Filter these entries, keeping only lines that hold the word "blue".

Source records:
-*-*-

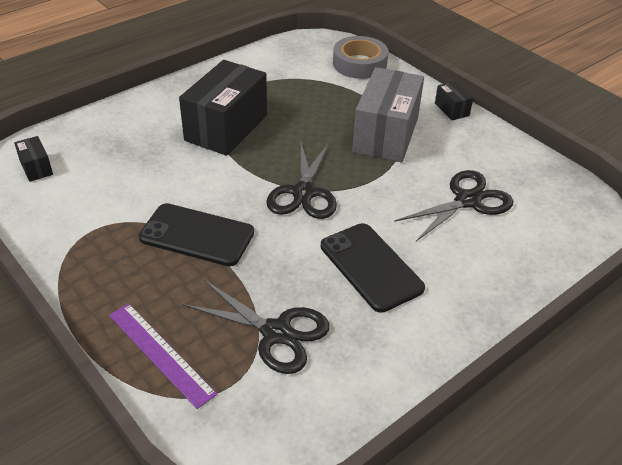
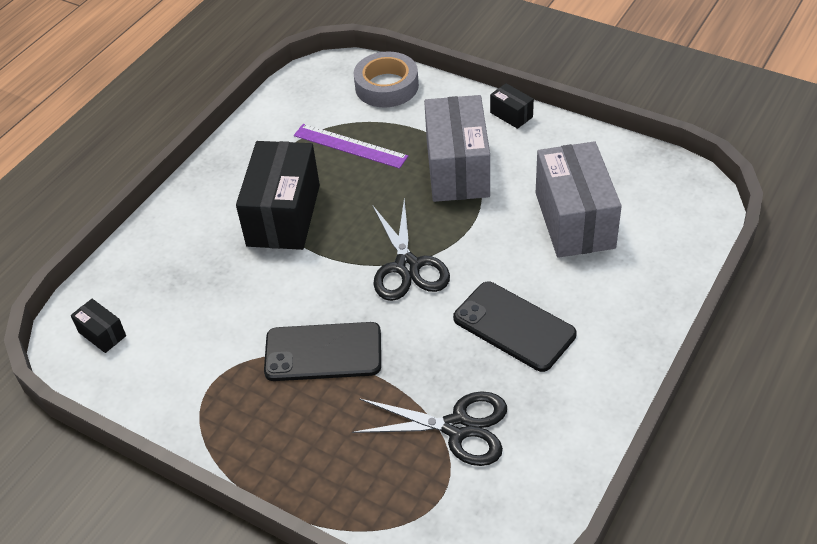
camera: 15 degrees left, 5 degrees up
(160, 353) = (358, 489): purple ruler -> purple ruler (350, 146)
(467, 201) = (574, 220): black scissors -> grey box

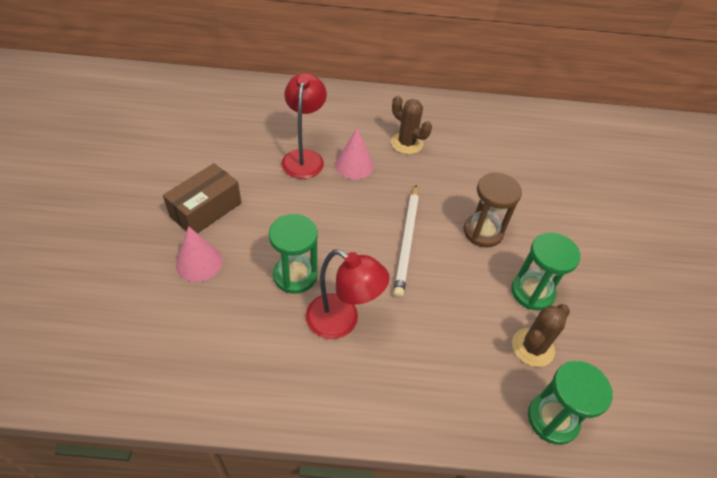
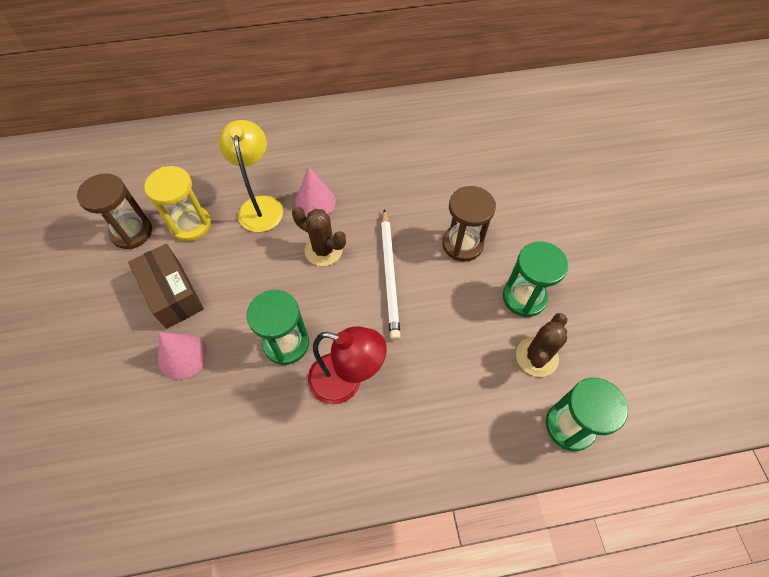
camera: 10 degrees left, 10 degrees up
(186, 153) = (132, 232): none -> brown hourglass
(206, 210) = (173, 294): brown box -> brown box turned 60 degrees counterclockwise
(238, 159) = (191, 225): none -> yellow hourglass
(304, 157) = (260, 205): red lamp -> yellow lamp
(406, 143) = (363, 162): brown cactus -> brown cactus (323, 250)

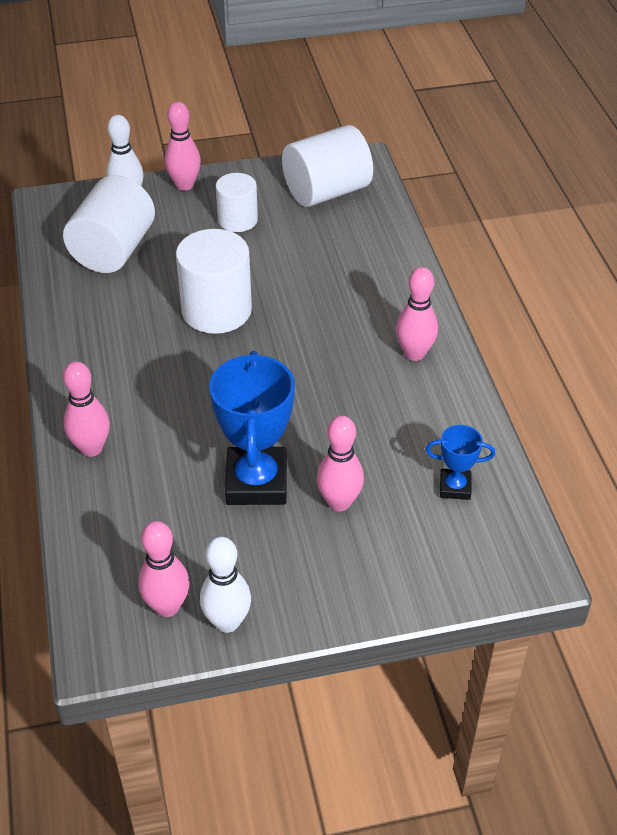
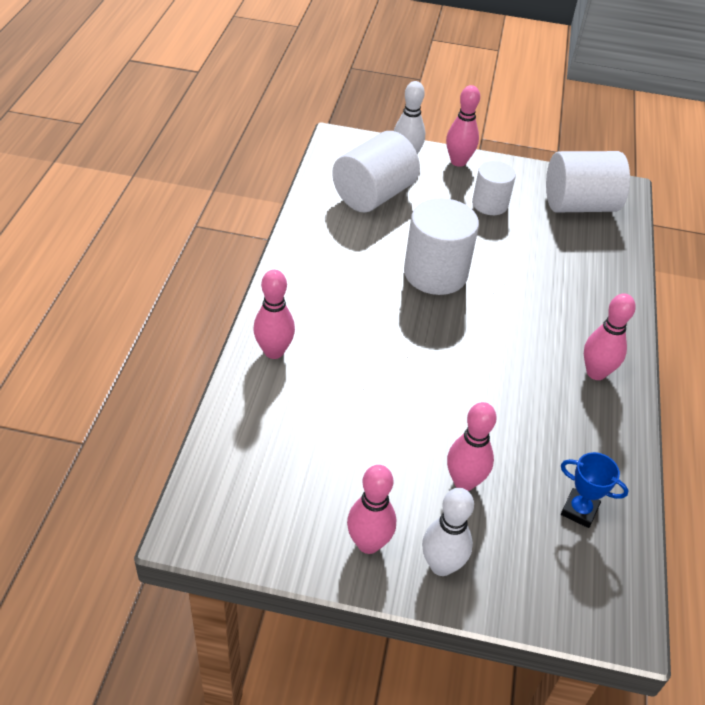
camera: 20 degrees right, 0 degrees up
(167, 606) = (268, 514): pink bowling pin -> pink bowling pin (368, 543)
(227, 622) = (312, 550): white bowling pin -> white bowling pin (441, 565)
(256, 482) = (398, 434): blue trophy -> none

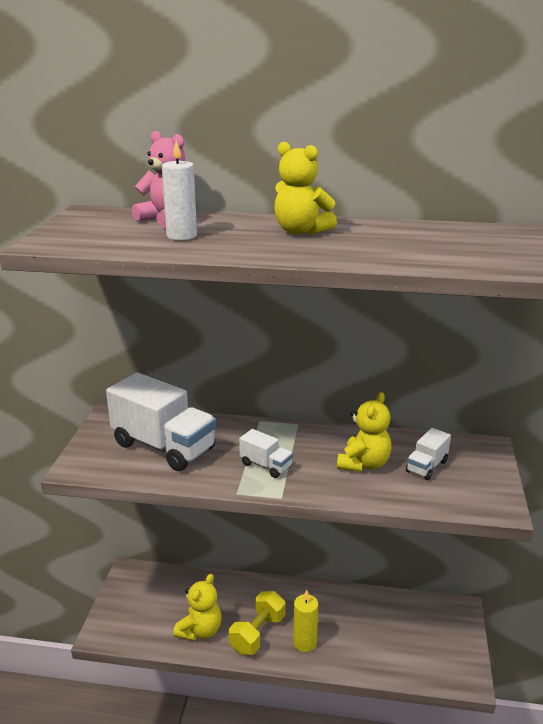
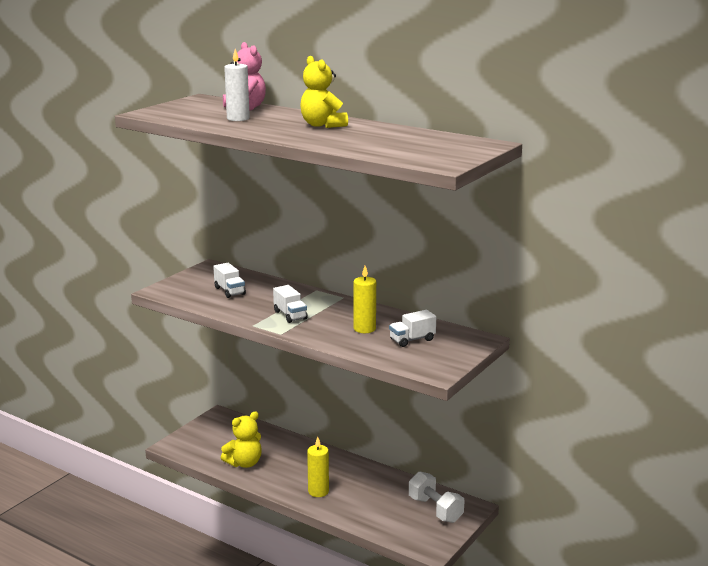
camera: 25 degrees right, 5 degrees down
(164, 447) = (229, 291): white truck -> white truck, size x0.47
(257, 634) = (286, 476): yellow dumbbell -> none
(364, 464) = (364, 329): yellow teddy bear -> yellow candle
(432, 624) = (435, 509): none -> white dumbbell

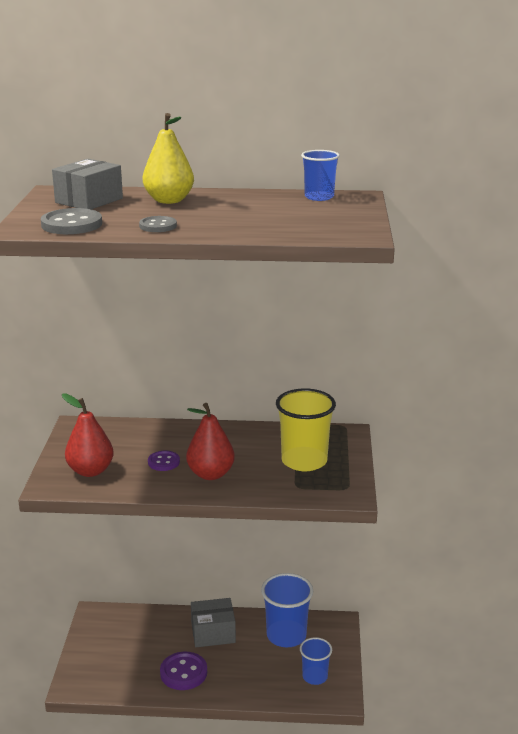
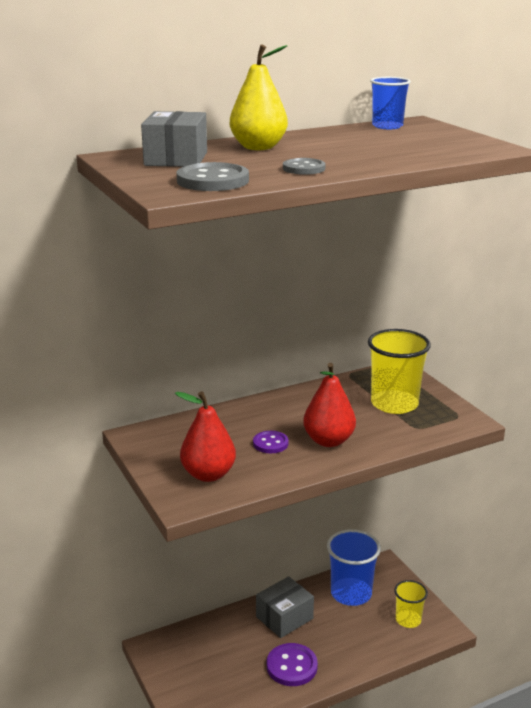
camera: 30 degrees left, 0 degrees up
(315, 676) = (408, 620): blue cup -> yellow cup

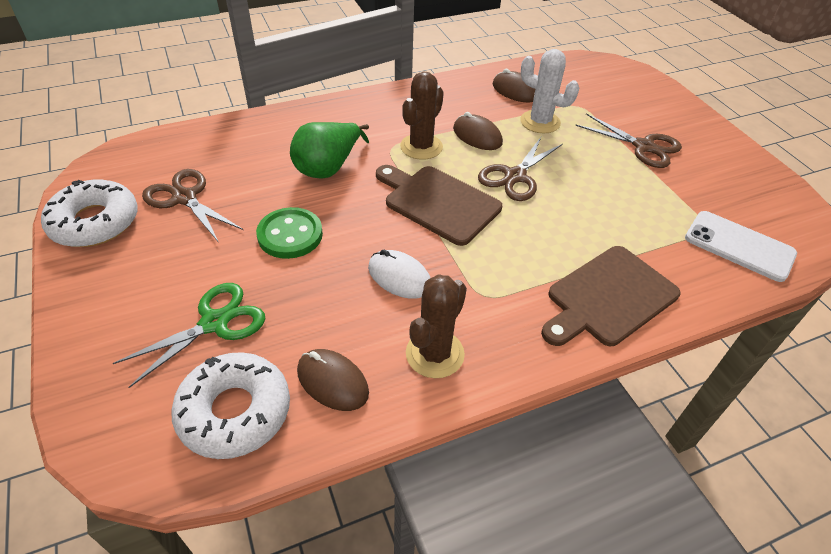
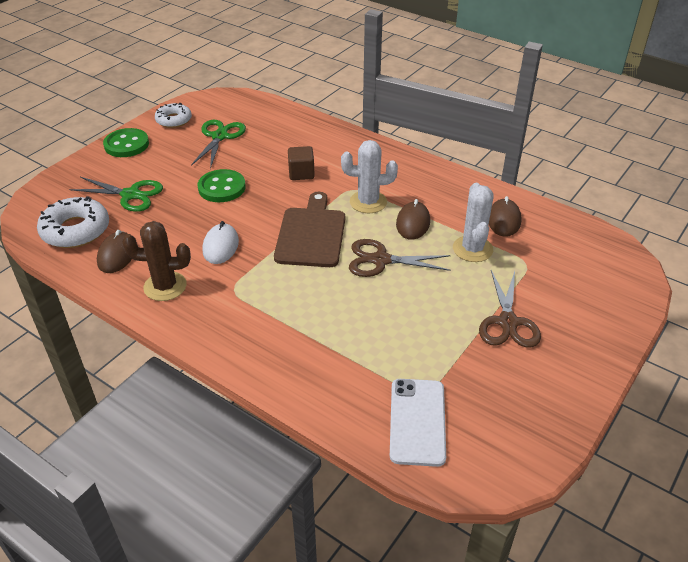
camera: 60 degrees right, 5 degrees down
(91, 287) = (126, 145): none -> green button
(95, 222) = (174, 120): white donut -> white donut, size x0.64
(184, 198) = (219, 136): brown scissors -> green scissors
(328, 167) = (301, 173): green pear -> brown cube
(421, 147) = (368, 202): brown cactus -> white cactus
(608, 297) = (281, 353): brown cutting board -> none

-*-*-

#### EXPECTED OUTPUT
(256, 482) = (398, 434): blue trophy -> none
(315, 676) = (408, 620): blue cup -> yellow cup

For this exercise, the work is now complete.